**Material for the task:**
------------------------------------------------------------

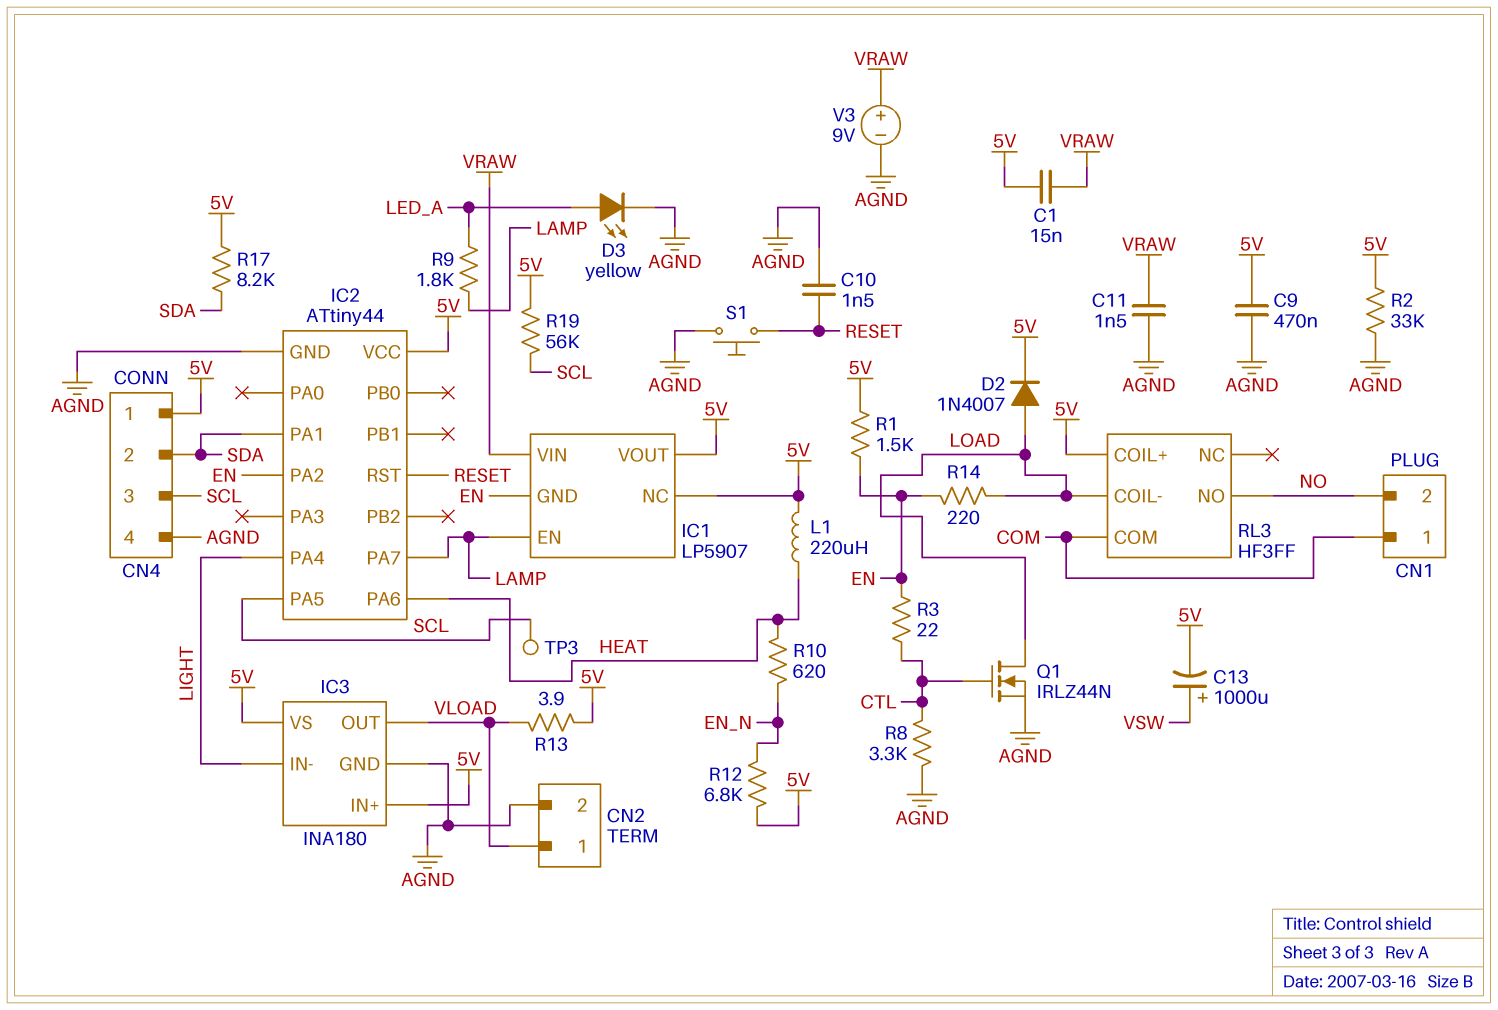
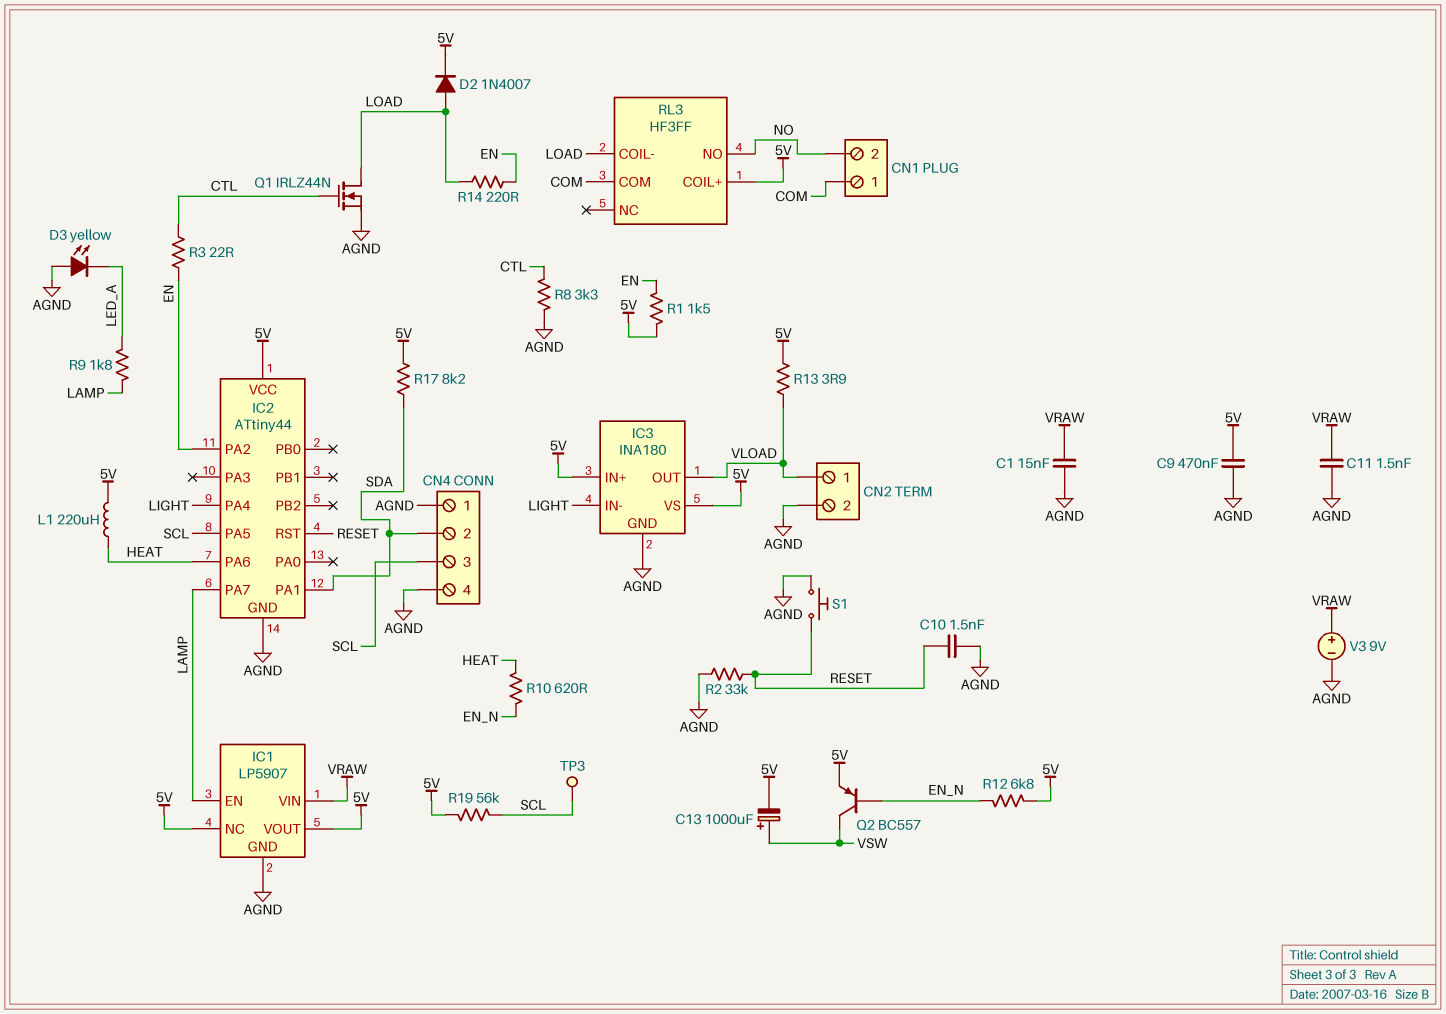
C1: 15nF (5V, VRAW) -> 15nF (AGND, VRAW)
CN4 pin 1: 5V -> AGND
D3: LED yellow (A LED_A, K AGND) -> LED yellow (A AGND, K LED_A)
IC1 pin GND: EN -> AGND
Q2: none -> PNP BC557 (B EN_N, C VSW, E 5V)
R2: 33k (5V, AGND) -> 33k (AGND, RESET)

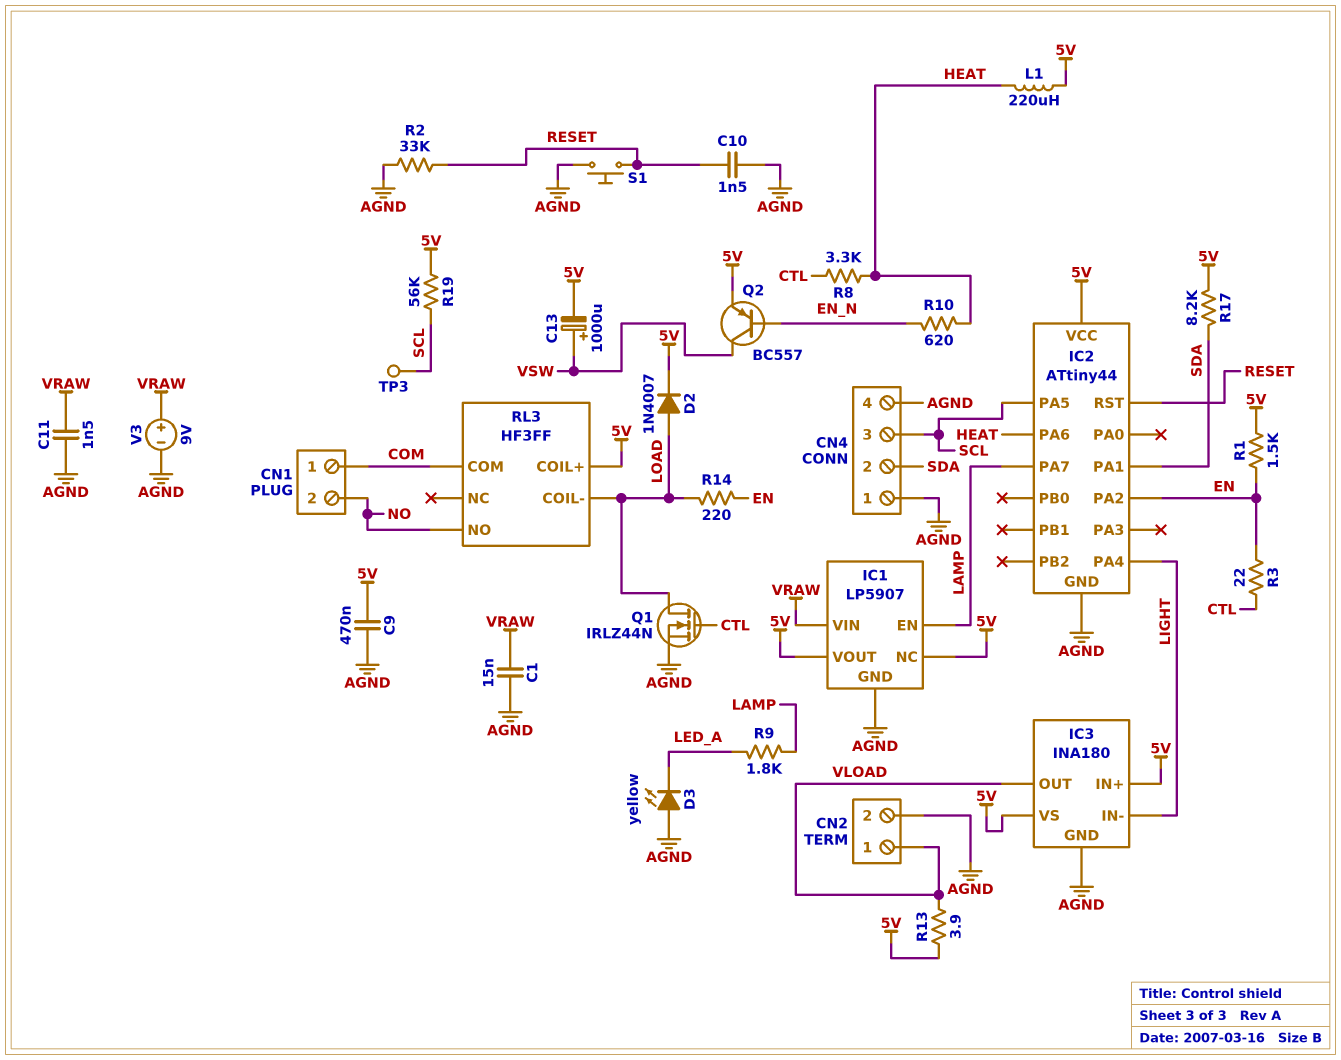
R8: 3.3k (AGND, CTL) -> 3.3k (CTL, HEAT)
R12: 6.8k (5V, EN_N) -> none

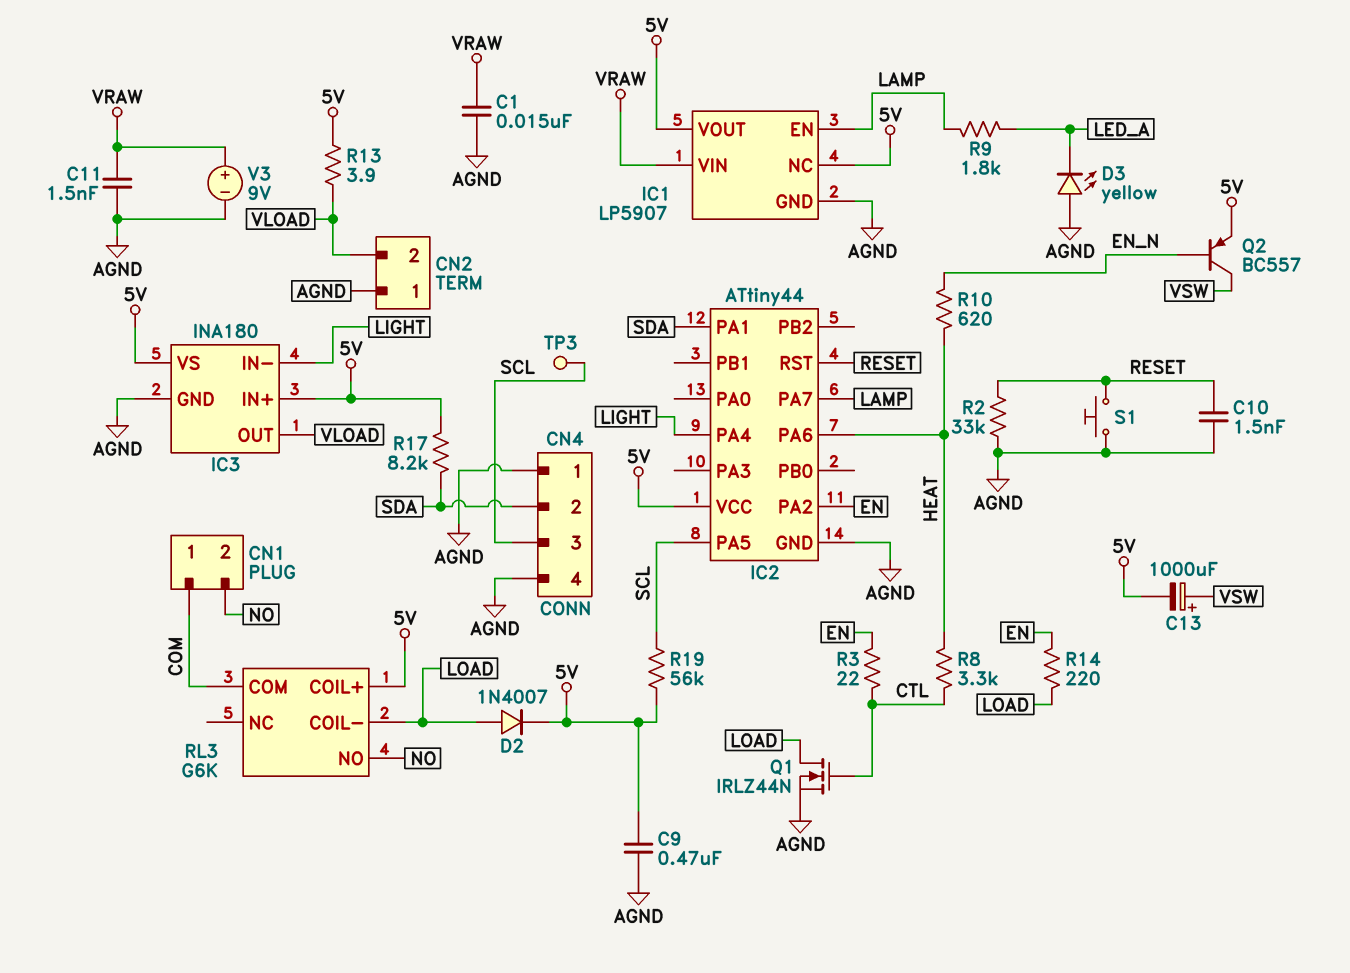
CN2 pin 1: VLOAD -> AGND
CN2 pin 2: AGND -> VLOAD
L1: 220uH (5V, HEAT) -> none
R1: 1.5k (5V, EN) -> none
RL3: HF3FF -> G6K

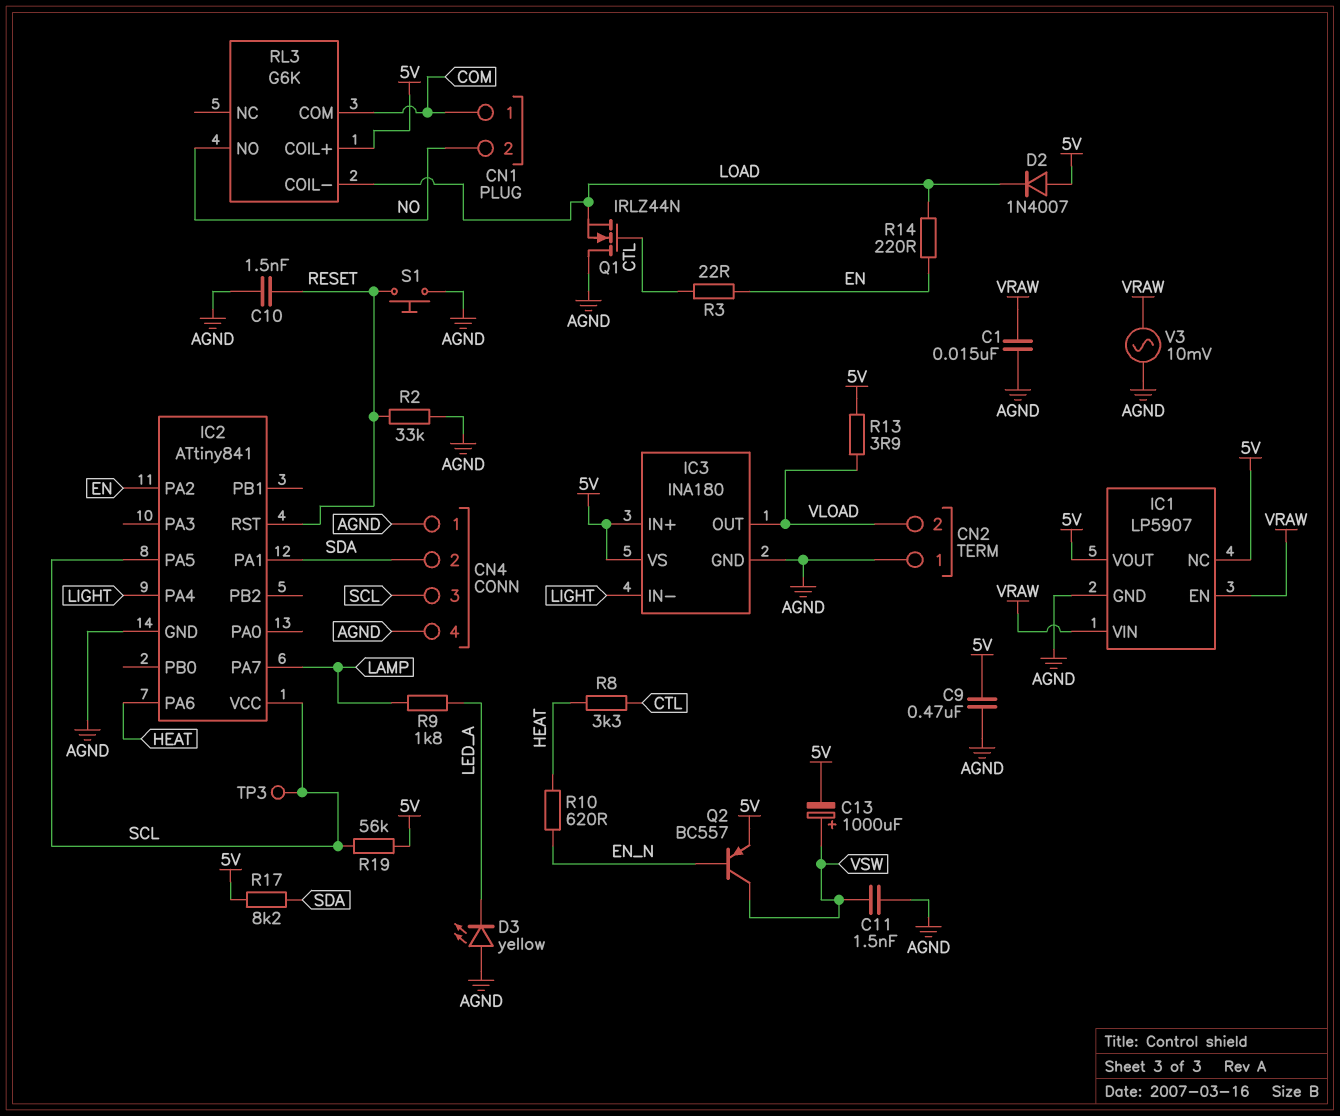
C11: 1.5nF (AGND, VRAW) -> 1.5nF (AGND, VSW)
D2: diode 1N4007 (A LOAD, K 5V) -> diode 1N4007 (A 5V, K LOAD)
IC1 pin EN: LAMP -> VRAW
IC2: ATtiny44 -> ATtiny841
IC2 pin VCC: 5V -> SCL
Q1: NMOS IRLZ44N (G CTL, D LOAD, S AGND) -> NMOS IRLZ44N (G CTL, D AGND, S LOAD)
V3: 9V (plus VRAW, minus AGND) -> AC 10mV (AGND, VRAW)

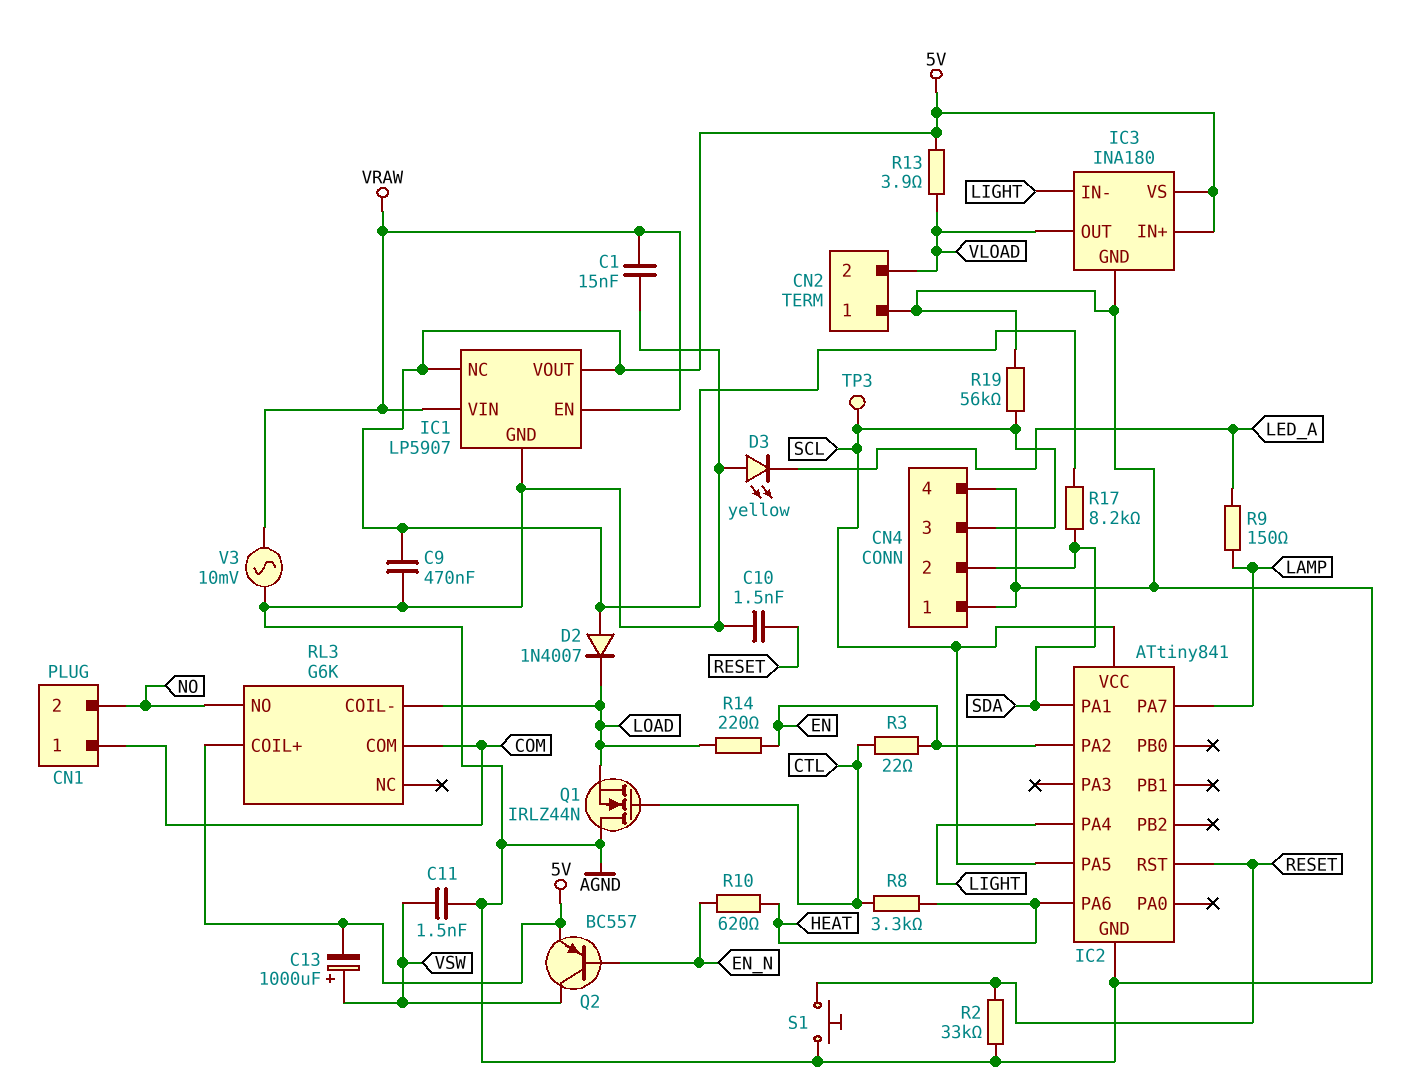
R9: 1.8k (LAMP, LED_A) -> 150 (LAMP, LED_A)
R19: 56k (5V, SCL) -> 56k (AGND, SCL)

------------------------------------------------------------

**Exercise directions:**
Every line of the data above is to be set down word for word, with the pictures left out.

**Response below:**
C1: 15nF (5V, VRAW) -> 15nF (AGND, VRAW)
CN4 pin 1: 5V -> AGND
D3: LED yellow (A LED_A, K AGND) -> LED yellow (A AGND, K LED_A)
IC1 pin GND: EN -> AGND
Q2: none -> PNP BC557 (B EN_N, C VSW, E 5V)
R2: 33k (5V, AGND) -> 33k (AGND, RESET)

R8: 3.3k (AGND, CTL) -> 3.3k (CTL, HEAT)
R12: 6.8k (5V, EN_N) -> none

CN2 pin 1: VLOAD -> AGND
CN2 pin 2: AGND -> VLOAD
L1: 220uH (5V, HEAT) -> none
R1: 1.5k (5V, EN) -> none
RL3: HF3FF -> G6K

C11: 1.5nF (AGND, VRAW) -> 1.5nF (AGND, VSW)
D2: diode 1N4007 (A LOAD, K 5V) -> diode 1N4007 (A 5V, K LOAD)
IC1 pin EN: LAMP -> VRAW
IC2: ATtiny44 -> ATtiny841
IC2 pin VCC: 5V -> SCL
Q1: NMOS IRLZ44N (G CTL, D LOAD, S AGND) -> NMOS IRLZ44N (G CTL, D AGND, S LOAD)
V3: 9V (plus VRAW, minus AGND) -> AC 10mV (AGND, VRAW)

R9: 1.8k (LAMP, LED_A) -> 150 (LAMP, LED_A)
R19: 56k (5V, SCL) -> 56k (AGND, SCL)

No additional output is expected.